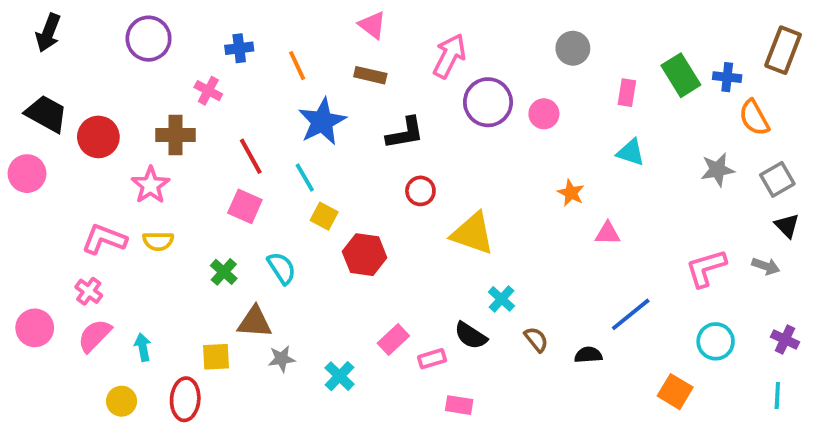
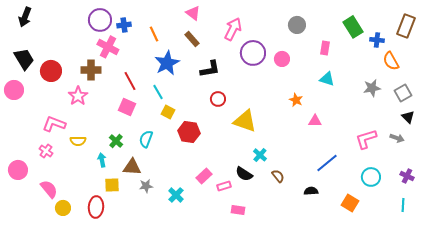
purple circle: (149, 39) -> (100, 20), moved
brown rectangle: (370, 75) -> (192, 39), turned 35
green rectangle: (681, 75) -> (353, 27), moved
pink cross: (208, 91) -> (108, 47), size x1.5
black trapezoid: (46, 114) -> (24, 59), turned 30
yellow semicircle: (158, 241) -> (78, 141), moved
cyan semicircle: (282, 268) -> (146, 139), turned -126
pink semicircle: (95, 336) -> (49, 189), moved, turned 96
cyan arrow: (143, 347) -> (102, 160), moved
black semicircle: (588, 355) -> (311, 191), moved

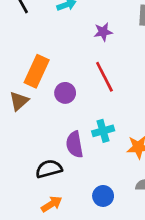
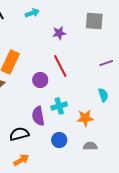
purple circle: (65, 93) -> (40, 80), moved
blue circle: (103, 196) -> (59, 140), moved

(ACTIVITY): Omit every picture, and please return the entries exactly from the first line through the line with "pink semicircle: (95, 336)", both included.

(TASK OUTPUT):
purple circle: (149, 39) -> (100, 20), moved
brown rectangle: (370, 75) -> (192, 39), turned 35
green rectangle: (681, 75) -> (353, 27), moved
pink cross: (208, 91) -> (108, 47), size x1.5
black trapezoid: (46, 114) -> (24, 59), turned 30
yellow semicircle: (158, 241) -> (78, 141), moved
cyan semicircle: (282, 268) -> (146, 139), turned -126
pink semicircle: (95, 336) -> (49, 189), moved, turned 96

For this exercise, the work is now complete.